# Try it
For the entries below, the expected answer is the line with "armchair: (688, 110)", the line with "water cooler: (476, 558) -> (462, 678), moved", and every line between them, exactly as written, and nothing more.

# Data excerpts
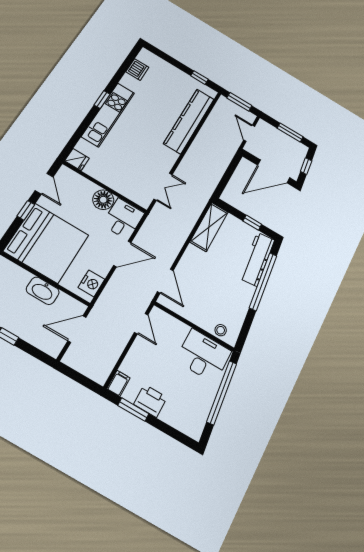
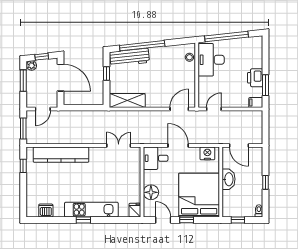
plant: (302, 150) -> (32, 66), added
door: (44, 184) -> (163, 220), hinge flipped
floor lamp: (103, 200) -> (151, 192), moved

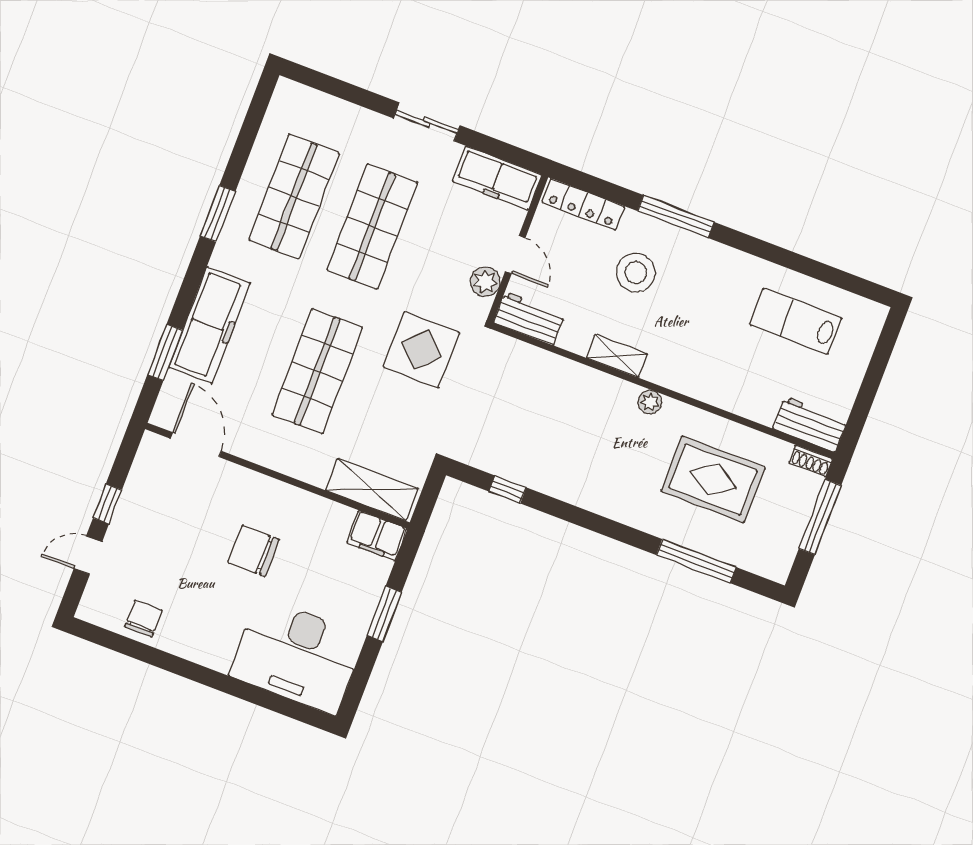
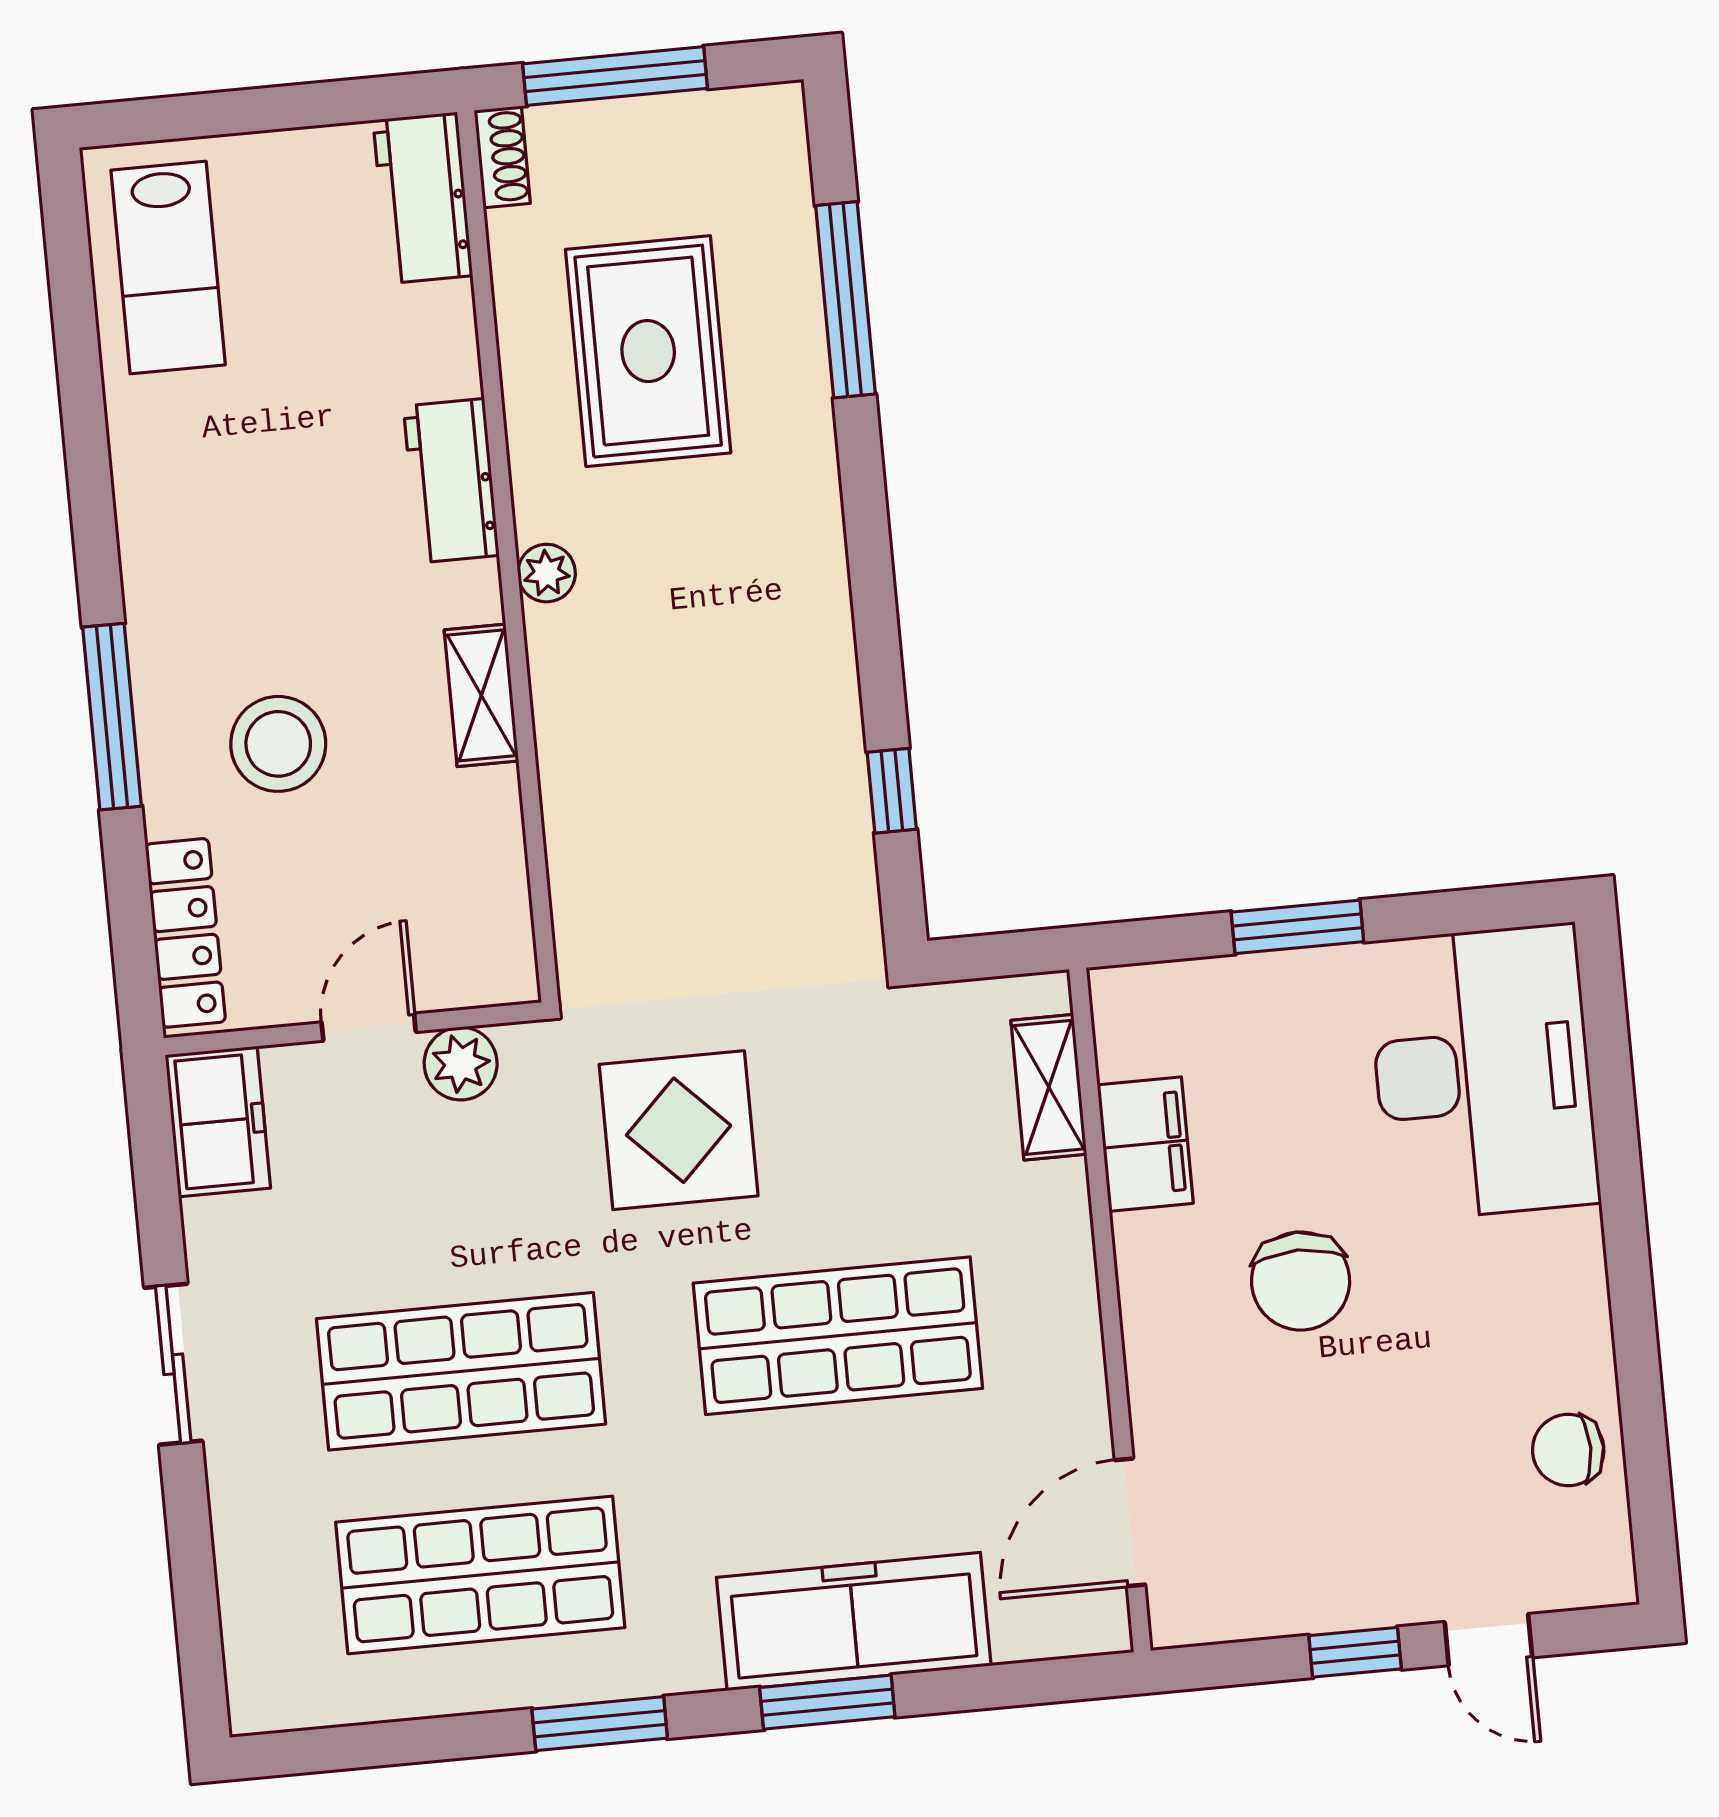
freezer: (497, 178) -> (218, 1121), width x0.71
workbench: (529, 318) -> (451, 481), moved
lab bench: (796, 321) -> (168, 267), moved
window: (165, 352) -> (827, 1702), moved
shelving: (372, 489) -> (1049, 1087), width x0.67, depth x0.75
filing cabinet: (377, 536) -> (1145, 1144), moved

==

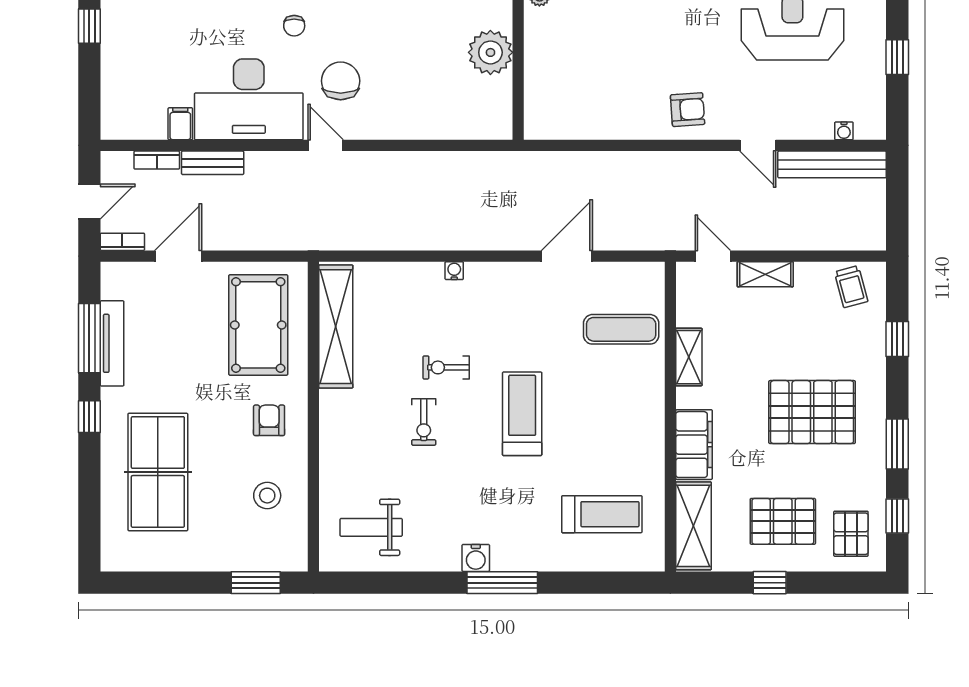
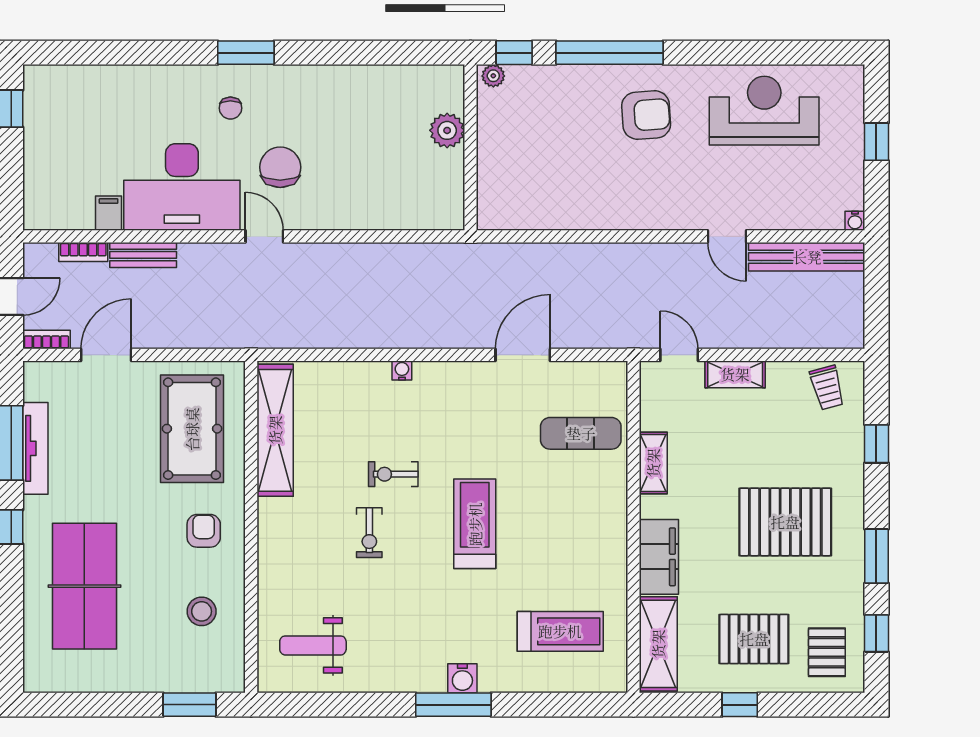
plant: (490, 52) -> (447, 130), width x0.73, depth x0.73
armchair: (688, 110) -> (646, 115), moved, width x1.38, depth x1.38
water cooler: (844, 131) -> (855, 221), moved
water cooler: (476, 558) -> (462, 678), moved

# Answer area
armchair: (688, 110) -> (646, 115), moved, width x1.38, depth x1.38
water cooler: (844, 131) -> (855, 221), moved
water cooler: (476, 558) -> (462, 678), moved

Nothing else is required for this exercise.